[Before-and-after object lists]
___
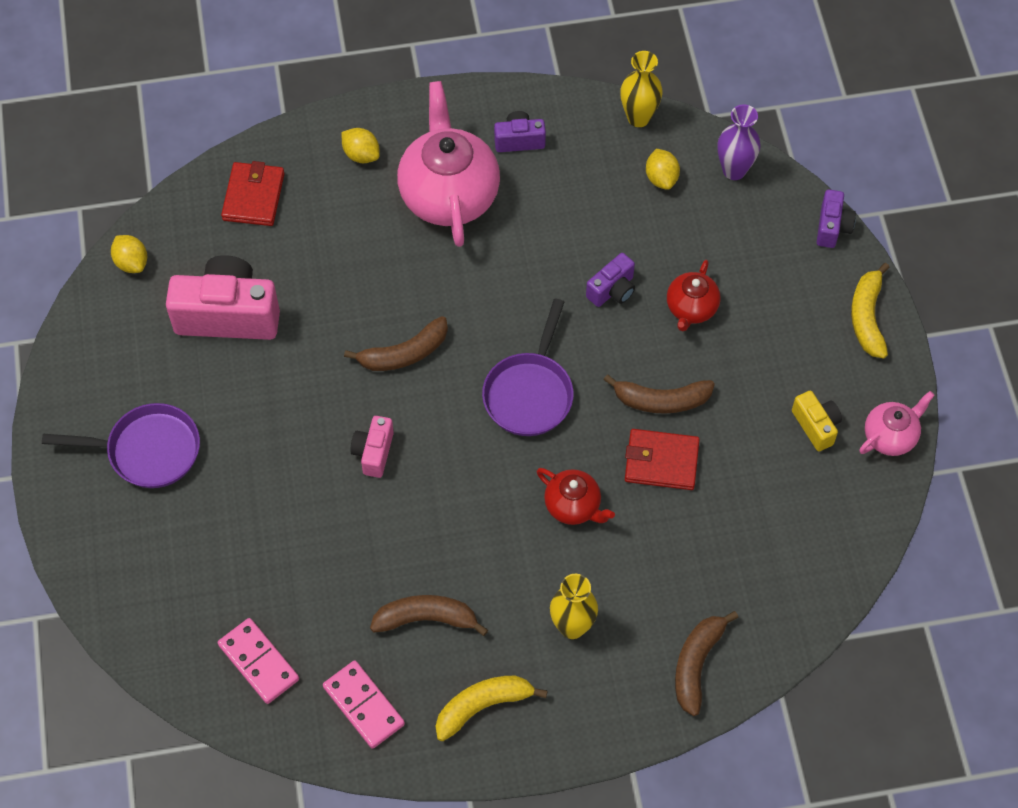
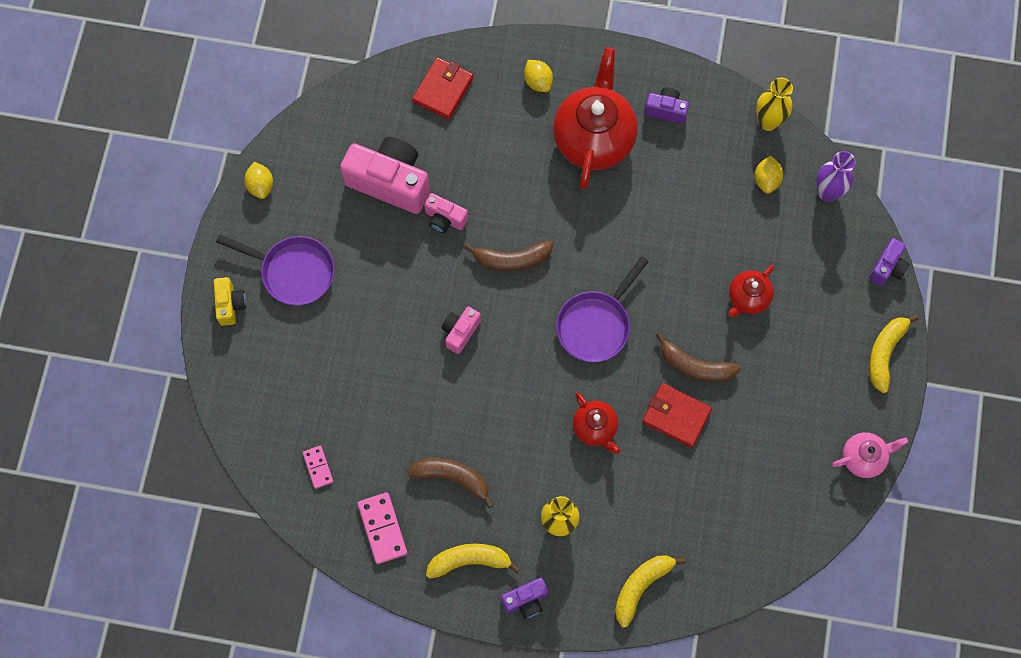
camera: 20 degrees right, 10 degrees up
(132, 262) = (332, 114): yellow lemon -> yellow lemon (261, 186)
(259, 662) = (318, 467): pink domino -> pink domino, size x0.61
(308, 334) = (445, 219): none -> pink camera
(449, 194) = (594, 138): pink teapot -> red teapot
(612, 290) = (692, 261): purple camera -> purple camera (526, 600)
(696, 664) = (641, 586): brown banana -> yellow banana
(816, 426) = (808, 429): yellow camera -> yellow camera (230, 305)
___
## PROBLEM STATEMENT
Only a verbatim transcription of the lines from the one containing "(259, 662) = (318, 467): pink" through the last line of the records counts as the answer.

## TASK RESPONSE
(259, 662) = (318, 467): pink domino -> pink domino, size x0.61
(308, 334) = (445, 219): none -> pink camera
(449, 194) = (594, 138): pink teapot -> red teapot
(612, 290) = (692, 261): purple camera -> purple camera (526, 600)
(696, 664) = (641, 586): brown banana -> yellow banana
(816, 426) = (808, 429): yellow camera -> yellow camera (230, 305)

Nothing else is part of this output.